▸ Action item:
Gather all lines in the data that hold the string "RESET".

[Data excerpts]
#####

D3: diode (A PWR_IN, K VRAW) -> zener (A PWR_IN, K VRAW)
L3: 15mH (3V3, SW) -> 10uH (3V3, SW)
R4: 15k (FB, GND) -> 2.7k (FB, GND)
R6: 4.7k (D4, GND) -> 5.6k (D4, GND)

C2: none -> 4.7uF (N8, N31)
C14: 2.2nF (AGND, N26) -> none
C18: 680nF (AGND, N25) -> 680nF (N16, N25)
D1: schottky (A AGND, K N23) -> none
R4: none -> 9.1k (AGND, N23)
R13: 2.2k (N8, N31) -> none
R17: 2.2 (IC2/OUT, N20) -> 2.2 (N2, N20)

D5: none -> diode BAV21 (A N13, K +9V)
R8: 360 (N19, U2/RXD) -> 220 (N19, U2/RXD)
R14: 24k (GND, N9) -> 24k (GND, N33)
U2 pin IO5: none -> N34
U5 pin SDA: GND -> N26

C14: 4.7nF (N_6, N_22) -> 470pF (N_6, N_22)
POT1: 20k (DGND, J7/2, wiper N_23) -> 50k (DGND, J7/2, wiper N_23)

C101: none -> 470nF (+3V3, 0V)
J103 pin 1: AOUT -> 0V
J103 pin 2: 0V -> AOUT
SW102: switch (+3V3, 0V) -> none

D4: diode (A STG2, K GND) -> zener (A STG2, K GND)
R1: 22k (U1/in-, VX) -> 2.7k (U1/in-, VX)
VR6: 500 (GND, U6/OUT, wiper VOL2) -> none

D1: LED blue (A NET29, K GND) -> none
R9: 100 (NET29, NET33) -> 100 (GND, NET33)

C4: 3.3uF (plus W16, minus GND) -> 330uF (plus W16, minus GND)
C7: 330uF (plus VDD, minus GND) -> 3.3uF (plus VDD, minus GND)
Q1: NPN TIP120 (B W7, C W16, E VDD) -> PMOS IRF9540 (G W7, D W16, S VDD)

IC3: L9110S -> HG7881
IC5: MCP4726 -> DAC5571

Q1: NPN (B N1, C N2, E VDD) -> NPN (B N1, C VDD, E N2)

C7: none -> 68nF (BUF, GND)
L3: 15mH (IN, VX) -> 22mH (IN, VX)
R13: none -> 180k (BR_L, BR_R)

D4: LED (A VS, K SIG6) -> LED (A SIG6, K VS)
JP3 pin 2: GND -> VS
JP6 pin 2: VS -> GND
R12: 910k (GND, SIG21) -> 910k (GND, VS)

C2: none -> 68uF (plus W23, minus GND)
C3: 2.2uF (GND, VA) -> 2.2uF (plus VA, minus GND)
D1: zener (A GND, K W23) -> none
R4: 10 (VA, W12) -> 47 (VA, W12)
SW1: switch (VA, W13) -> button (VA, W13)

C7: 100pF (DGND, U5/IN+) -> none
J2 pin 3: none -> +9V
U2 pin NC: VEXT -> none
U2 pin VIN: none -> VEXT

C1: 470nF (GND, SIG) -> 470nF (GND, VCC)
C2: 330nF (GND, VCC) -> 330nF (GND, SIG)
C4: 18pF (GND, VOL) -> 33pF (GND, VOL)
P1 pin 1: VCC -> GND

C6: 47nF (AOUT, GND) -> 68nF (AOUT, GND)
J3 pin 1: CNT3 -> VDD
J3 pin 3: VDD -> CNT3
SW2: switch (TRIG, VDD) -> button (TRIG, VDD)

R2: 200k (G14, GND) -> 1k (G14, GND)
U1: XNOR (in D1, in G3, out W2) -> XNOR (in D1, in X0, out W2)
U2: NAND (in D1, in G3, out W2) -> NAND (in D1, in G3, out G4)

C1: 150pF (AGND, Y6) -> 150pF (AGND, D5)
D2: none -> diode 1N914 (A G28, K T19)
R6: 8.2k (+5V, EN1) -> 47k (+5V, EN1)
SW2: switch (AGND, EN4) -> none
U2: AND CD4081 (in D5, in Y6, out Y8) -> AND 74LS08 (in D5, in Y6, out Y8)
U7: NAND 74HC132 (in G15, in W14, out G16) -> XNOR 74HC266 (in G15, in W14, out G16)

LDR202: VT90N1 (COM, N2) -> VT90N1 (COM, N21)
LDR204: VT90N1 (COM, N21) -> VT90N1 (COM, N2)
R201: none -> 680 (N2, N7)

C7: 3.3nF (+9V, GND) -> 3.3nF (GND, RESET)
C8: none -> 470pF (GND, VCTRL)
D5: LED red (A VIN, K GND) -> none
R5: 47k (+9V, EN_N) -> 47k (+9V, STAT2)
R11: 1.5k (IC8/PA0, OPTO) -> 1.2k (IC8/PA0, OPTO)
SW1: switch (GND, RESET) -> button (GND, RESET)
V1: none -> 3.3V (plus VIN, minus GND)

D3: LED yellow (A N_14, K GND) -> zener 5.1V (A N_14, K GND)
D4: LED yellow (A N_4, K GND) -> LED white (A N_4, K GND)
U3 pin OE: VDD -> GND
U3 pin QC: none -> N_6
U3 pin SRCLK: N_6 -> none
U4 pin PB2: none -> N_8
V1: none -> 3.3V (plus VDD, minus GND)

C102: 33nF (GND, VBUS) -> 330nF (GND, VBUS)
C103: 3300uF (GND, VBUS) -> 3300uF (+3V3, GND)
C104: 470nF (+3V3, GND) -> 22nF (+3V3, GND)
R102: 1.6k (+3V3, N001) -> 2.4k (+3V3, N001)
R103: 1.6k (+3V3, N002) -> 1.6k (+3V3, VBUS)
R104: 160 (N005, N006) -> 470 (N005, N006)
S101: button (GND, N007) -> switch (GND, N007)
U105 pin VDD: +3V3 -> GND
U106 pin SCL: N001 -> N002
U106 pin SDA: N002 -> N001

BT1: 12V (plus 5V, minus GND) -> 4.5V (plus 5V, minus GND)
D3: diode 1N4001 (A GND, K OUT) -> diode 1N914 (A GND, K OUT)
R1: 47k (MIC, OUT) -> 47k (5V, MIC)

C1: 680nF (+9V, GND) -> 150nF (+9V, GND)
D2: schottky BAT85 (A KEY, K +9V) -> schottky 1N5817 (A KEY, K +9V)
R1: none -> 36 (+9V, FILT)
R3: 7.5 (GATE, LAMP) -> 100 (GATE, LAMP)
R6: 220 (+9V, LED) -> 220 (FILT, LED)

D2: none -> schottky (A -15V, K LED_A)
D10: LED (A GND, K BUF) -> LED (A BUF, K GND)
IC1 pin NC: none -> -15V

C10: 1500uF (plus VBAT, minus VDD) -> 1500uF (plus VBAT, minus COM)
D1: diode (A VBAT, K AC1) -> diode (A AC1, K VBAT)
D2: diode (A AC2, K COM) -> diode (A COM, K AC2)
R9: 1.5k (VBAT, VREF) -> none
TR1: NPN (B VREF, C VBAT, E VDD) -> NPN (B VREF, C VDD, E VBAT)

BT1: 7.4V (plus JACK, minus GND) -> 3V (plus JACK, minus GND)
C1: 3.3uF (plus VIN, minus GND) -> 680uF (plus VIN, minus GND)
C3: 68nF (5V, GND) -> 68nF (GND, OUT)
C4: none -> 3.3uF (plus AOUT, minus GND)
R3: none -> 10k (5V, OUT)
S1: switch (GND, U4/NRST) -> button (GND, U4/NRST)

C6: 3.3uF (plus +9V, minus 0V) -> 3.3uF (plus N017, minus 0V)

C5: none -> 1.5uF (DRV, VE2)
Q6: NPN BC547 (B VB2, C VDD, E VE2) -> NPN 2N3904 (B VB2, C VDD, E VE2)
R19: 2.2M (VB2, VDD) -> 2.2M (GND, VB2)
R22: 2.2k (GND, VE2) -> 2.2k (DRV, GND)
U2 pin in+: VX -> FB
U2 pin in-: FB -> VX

#####

▸ Answer space:
C7: 3.3nF (+9V, GND) -> 3.3nF (GND, RESET)
SW1: switch (GND, RESET) -> button (GND, RESET)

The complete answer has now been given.